Given information below:

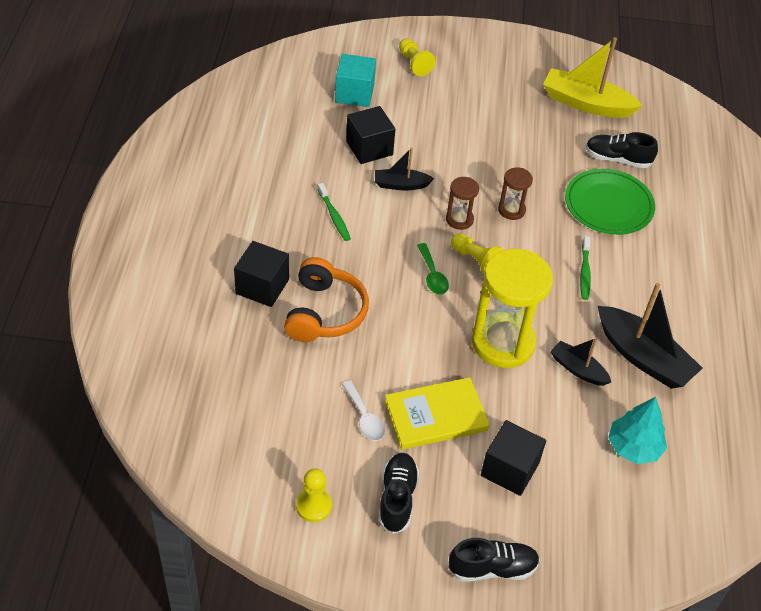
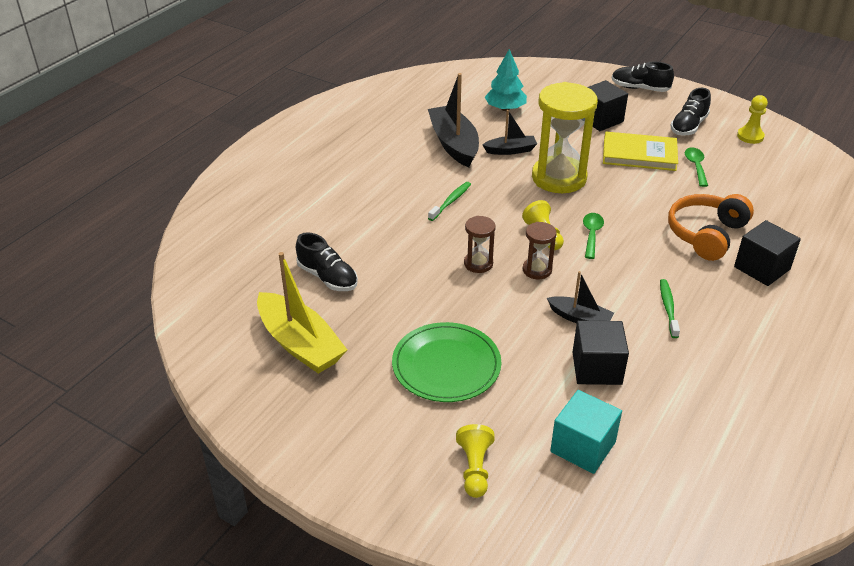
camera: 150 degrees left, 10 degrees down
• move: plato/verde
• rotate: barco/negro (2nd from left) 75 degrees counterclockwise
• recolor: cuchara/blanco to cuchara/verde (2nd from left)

End of Given information.

Requirement: Print the material above exactly as it appears, but not its pictures.

Exercise answer:
camera: 150 degrees left, 10 degrees down
• move: plato/verde
• rotate: barco/negro (2nd from left) 75 degrees counterclockwise
• recolor: cuchara/blanco to cuchara/verde (2nd from left)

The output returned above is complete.